**Work order**
For the records below, tally the lines that include the word "wallet" and report the number alone.

##########

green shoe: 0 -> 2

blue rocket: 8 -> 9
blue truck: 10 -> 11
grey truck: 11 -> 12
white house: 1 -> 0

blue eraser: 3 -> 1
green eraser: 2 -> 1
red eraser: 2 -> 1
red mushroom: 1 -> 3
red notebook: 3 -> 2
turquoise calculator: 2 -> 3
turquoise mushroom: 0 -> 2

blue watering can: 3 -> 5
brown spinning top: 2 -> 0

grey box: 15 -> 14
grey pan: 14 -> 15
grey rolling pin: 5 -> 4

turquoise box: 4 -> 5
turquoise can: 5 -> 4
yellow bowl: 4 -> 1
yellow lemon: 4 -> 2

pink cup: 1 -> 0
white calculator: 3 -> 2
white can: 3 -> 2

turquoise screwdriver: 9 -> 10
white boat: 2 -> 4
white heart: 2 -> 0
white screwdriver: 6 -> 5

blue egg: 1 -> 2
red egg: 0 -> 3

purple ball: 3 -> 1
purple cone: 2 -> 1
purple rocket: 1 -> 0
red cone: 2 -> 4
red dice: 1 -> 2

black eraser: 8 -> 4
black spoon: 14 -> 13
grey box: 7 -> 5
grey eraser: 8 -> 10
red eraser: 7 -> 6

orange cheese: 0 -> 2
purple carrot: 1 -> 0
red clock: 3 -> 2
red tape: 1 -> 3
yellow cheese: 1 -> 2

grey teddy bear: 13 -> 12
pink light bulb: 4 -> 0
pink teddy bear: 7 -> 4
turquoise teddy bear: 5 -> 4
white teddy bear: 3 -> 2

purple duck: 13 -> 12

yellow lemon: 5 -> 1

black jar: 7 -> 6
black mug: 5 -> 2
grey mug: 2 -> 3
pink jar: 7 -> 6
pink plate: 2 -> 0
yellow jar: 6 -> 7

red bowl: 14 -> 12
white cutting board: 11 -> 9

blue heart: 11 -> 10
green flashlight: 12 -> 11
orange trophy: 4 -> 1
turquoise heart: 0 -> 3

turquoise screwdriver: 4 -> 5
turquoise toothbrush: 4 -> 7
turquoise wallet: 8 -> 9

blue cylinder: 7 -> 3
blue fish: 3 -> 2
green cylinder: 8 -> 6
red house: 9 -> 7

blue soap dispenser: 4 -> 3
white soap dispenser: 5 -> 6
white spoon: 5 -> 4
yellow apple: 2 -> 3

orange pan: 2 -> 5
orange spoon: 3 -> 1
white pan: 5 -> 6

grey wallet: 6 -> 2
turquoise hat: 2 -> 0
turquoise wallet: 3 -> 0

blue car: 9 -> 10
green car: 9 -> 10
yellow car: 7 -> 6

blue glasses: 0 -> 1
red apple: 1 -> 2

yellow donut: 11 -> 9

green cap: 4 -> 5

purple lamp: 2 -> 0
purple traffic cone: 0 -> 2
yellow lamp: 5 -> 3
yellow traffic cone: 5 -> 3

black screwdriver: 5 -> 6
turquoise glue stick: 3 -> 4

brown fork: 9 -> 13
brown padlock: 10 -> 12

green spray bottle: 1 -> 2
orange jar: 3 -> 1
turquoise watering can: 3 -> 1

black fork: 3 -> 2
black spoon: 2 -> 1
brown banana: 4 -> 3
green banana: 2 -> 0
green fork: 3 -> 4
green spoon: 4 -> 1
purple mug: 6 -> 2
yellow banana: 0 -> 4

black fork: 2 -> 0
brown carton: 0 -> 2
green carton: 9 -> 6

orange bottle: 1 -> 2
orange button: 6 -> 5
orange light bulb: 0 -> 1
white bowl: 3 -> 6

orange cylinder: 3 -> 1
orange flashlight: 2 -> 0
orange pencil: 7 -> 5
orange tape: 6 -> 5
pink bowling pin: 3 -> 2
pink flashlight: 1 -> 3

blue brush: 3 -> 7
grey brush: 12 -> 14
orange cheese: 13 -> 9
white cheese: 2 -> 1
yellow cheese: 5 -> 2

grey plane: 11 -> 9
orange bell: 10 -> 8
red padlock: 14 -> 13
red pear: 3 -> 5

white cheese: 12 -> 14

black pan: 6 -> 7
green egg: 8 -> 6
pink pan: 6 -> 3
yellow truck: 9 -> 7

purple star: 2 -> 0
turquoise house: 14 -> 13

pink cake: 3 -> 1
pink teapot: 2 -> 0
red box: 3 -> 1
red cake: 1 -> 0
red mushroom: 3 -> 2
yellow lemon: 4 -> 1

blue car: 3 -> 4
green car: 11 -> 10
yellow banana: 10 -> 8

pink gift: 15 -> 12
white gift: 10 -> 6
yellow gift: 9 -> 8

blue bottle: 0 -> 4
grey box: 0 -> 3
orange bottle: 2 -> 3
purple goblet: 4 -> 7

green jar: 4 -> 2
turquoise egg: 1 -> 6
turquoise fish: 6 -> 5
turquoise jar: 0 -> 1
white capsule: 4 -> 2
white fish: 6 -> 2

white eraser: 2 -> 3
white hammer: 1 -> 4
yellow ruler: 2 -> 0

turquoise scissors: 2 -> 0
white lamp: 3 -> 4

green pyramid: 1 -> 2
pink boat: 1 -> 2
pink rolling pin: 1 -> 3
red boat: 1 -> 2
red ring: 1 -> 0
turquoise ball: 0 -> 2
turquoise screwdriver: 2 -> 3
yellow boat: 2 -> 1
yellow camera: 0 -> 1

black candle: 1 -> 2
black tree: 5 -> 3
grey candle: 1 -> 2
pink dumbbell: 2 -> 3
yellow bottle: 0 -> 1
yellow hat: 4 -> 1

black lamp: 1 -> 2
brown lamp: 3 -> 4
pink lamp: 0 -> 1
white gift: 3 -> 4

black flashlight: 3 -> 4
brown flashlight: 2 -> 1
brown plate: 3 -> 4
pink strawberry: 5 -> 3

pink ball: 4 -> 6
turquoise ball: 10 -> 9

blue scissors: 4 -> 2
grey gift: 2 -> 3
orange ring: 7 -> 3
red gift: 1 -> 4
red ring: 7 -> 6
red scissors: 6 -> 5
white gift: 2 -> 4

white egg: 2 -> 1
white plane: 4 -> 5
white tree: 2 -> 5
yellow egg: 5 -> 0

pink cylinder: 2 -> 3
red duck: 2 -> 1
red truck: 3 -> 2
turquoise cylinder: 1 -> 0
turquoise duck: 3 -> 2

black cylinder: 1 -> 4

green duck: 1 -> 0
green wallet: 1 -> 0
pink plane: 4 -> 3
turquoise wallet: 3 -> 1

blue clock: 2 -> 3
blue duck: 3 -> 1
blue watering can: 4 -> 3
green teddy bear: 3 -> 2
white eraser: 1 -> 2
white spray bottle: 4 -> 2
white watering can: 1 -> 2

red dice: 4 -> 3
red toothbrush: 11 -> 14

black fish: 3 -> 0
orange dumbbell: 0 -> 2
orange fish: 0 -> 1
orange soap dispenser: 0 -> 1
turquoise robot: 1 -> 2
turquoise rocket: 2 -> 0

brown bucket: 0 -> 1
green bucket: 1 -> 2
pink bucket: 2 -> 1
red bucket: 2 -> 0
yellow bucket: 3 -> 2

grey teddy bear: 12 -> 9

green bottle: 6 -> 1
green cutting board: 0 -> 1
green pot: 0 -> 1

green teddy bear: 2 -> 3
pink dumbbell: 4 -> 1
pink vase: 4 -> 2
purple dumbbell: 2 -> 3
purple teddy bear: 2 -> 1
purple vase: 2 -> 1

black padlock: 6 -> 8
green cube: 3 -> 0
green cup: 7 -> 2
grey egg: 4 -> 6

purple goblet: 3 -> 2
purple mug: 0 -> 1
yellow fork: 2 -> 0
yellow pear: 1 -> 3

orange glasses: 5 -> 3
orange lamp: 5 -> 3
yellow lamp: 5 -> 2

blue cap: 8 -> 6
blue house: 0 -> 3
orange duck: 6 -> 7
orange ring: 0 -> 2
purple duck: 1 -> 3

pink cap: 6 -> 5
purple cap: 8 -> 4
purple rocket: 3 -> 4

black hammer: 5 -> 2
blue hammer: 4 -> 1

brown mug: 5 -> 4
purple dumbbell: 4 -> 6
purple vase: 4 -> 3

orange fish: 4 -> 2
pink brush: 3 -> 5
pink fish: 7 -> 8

##########

**Exercise response**
5